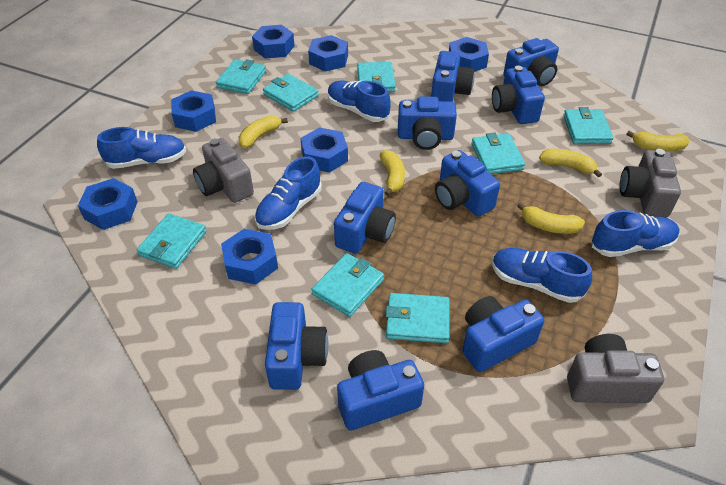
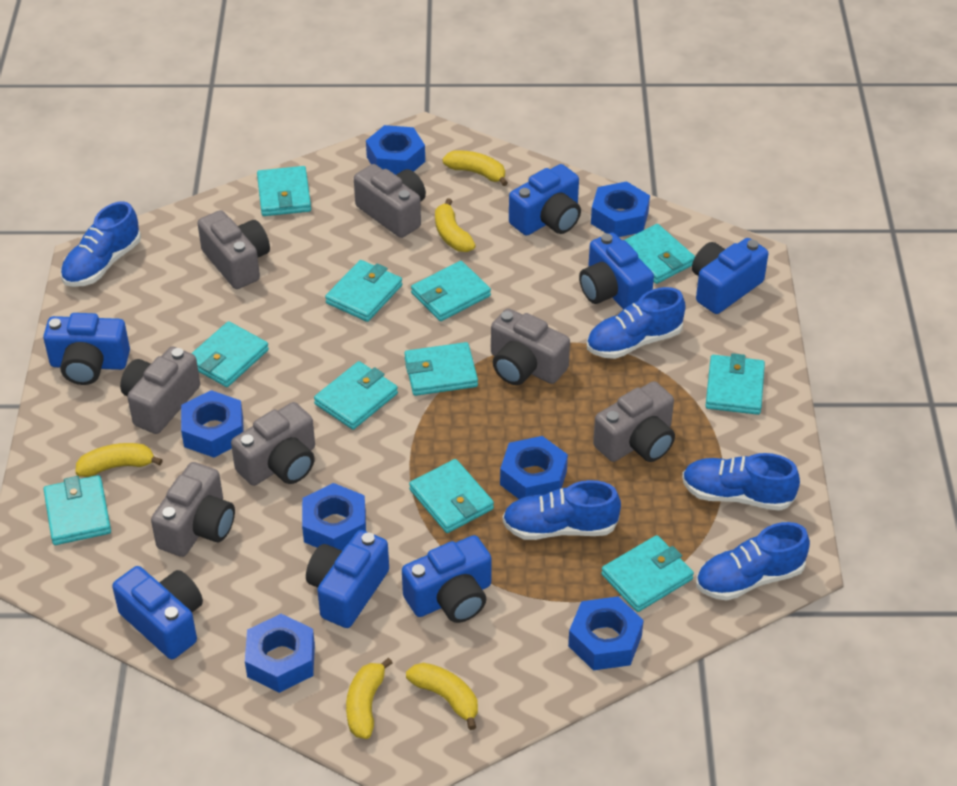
blue camera: 9 -> 7
grey camera: 3 -> 7
turquoise wallet: 8 -> 11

_Task item:_ Please retype the listing in full, exactly as given, and skip every image.

_Finished task:_
blue camera: 9 -> 7
grey camera: 3 -> 7
turquoise wallet: 8 -> 11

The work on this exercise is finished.